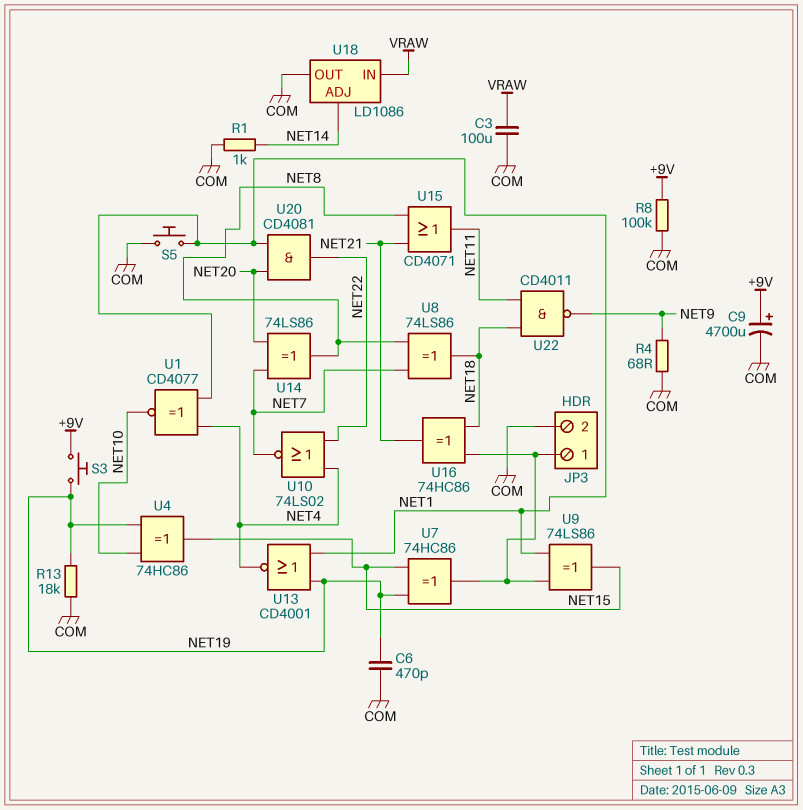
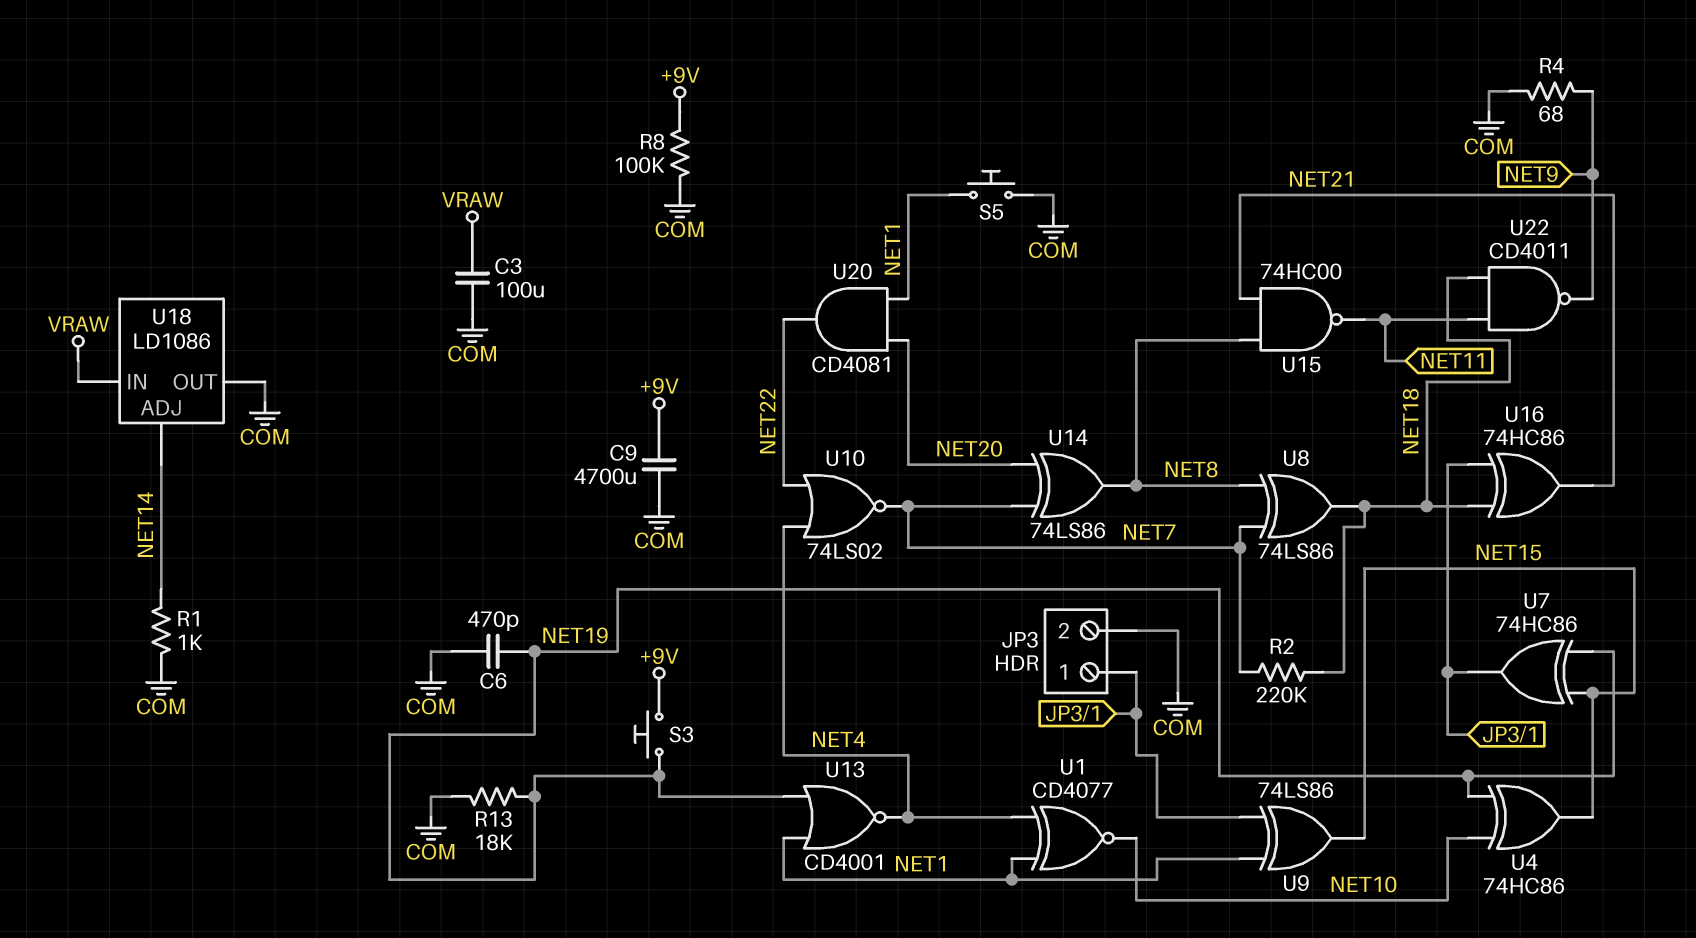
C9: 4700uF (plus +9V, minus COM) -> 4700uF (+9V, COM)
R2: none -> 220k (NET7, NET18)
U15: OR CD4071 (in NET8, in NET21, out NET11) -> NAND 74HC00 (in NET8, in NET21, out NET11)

==============================

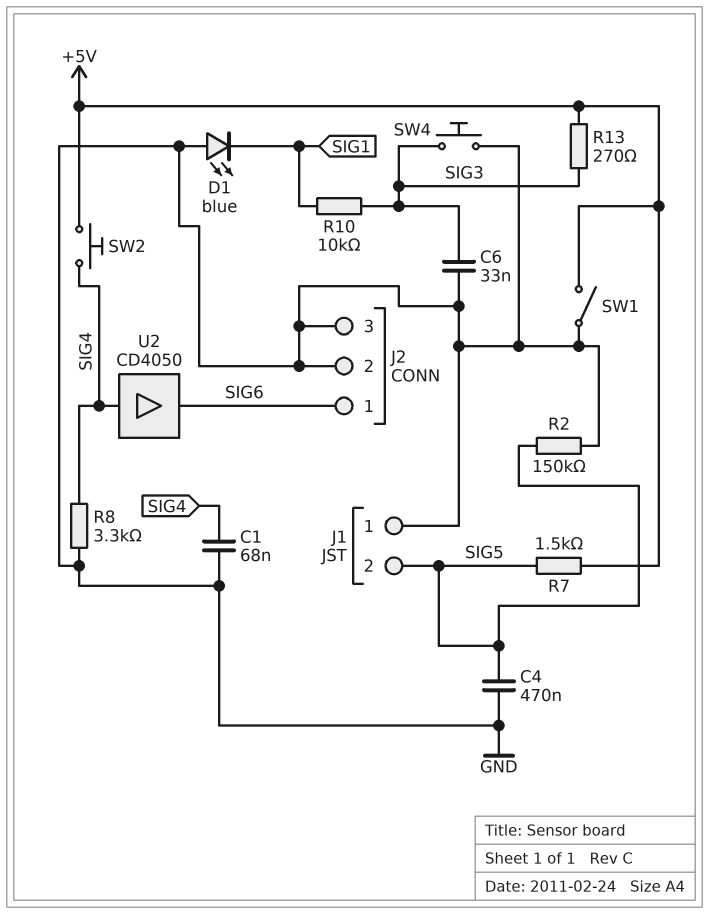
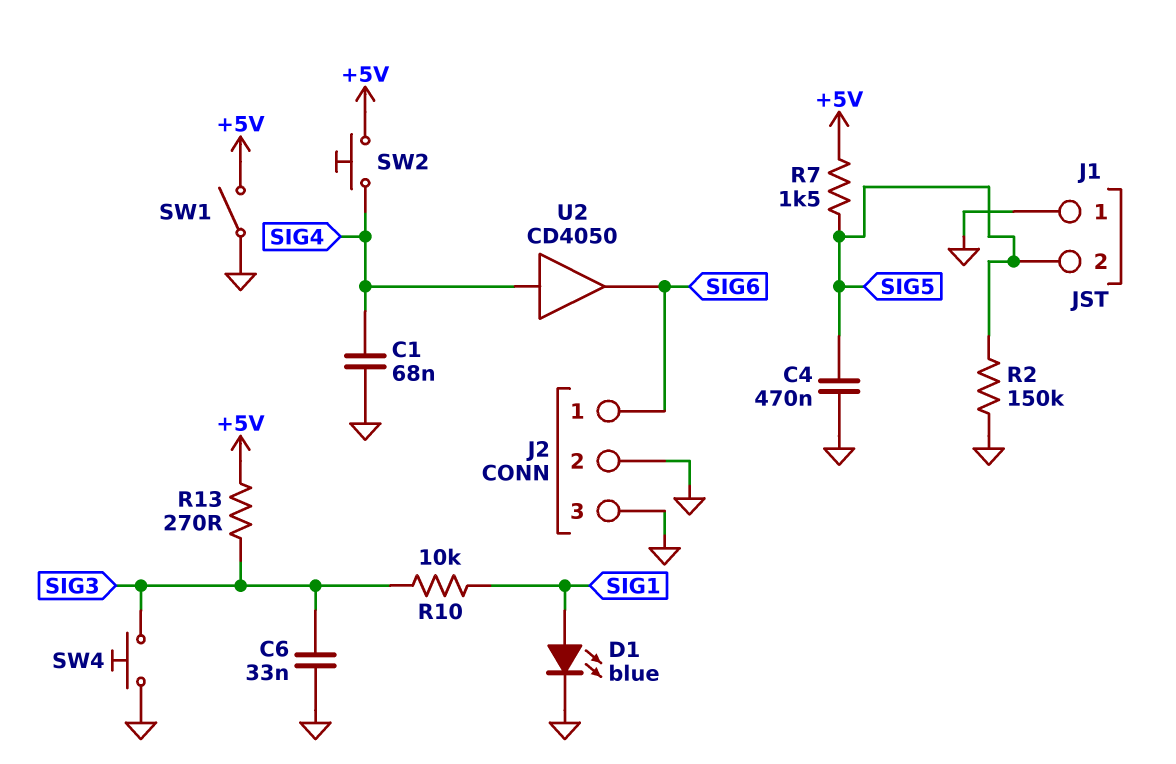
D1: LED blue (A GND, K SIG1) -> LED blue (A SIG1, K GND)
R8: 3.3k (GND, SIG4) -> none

==============================

Retype, exactly and in full, the lines above from the one containing "C9: 4700uF (plus" through the one containing "U15: OR CD4071".

- Solved problem:
C9: 4700uF (plus +9V, minus COM) -> 4700uF (+9V, COM)
R2: none -> 220k (NET7, NET18)
U15: OR CD4071 (in NET8, in NET21, out NET11) -> NAND 74HC00 (in NET8, in NET21, out NET11)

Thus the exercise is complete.